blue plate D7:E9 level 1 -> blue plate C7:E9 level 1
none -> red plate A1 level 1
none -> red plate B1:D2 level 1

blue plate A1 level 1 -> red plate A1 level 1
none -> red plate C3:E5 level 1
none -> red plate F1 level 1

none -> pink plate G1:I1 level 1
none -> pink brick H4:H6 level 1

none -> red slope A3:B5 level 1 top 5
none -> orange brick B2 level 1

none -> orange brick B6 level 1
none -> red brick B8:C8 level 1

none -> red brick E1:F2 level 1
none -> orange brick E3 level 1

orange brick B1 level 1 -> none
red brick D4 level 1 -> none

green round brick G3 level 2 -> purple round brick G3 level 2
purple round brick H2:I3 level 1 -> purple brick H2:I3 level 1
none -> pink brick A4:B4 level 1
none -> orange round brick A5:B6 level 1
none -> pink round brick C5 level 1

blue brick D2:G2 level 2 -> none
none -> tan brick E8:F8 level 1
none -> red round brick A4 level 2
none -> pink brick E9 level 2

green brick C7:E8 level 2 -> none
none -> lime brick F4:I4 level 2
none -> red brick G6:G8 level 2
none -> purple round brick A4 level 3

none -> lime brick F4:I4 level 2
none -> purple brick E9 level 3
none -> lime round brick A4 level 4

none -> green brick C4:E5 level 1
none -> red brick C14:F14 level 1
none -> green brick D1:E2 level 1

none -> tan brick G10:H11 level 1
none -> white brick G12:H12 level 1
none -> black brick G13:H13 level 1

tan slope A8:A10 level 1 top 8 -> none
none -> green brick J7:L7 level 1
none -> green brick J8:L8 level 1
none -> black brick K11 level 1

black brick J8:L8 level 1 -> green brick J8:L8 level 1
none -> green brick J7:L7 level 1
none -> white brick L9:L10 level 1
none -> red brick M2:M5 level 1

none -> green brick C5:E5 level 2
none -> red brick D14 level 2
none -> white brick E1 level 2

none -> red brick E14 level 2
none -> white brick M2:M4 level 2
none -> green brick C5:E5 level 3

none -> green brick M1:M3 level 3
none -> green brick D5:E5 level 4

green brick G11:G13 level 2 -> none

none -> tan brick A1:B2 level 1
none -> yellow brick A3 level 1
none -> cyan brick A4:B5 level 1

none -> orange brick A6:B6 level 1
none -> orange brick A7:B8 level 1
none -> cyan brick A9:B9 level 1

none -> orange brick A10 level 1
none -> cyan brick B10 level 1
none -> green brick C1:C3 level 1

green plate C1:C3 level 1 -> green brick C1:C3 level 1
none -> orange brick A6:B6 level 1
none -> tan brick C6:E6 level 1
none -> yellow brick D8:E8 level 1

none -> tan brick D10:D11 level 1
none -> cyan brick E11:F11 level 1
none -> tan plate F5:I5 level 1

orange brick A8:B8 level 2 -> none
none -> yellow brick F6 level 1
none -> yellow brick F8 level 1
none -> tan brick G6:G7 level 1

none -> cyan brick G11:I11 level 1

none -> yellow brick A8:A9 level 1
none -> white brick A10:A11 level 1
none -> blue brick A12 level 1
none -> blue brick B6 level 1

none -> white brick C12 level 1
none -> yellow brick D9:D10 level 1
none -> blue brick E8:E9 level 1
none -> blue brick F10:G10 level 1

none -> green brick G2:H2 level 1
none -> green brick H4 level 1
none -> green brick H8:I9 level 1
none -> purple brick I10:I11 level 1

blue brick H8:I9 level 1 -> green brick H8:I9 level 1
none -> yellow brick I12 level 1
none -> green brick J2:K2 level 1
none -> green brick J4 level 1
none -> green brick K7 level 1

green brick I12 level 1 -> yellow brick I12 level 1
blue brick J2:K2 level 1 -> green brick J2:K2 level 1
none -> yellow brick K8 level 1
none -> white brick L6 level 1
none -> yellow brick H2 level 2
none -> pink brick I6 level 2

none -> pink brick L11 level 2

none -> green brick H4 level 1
# # #
**Goal of the exercise**
Look through the entries for the string "white". Every line that has it belongs in the answer.

**Solution to the exercise**
none -> white brick G12:H12 level 1
none -> white brick L9:L10 level 1
none -> white brick E1 level 2
none -> white brick M2:M4 level 2
none -> white brick A10:A11 level 1
none -> white brick C12 level 1
none -> white brick L6 level 1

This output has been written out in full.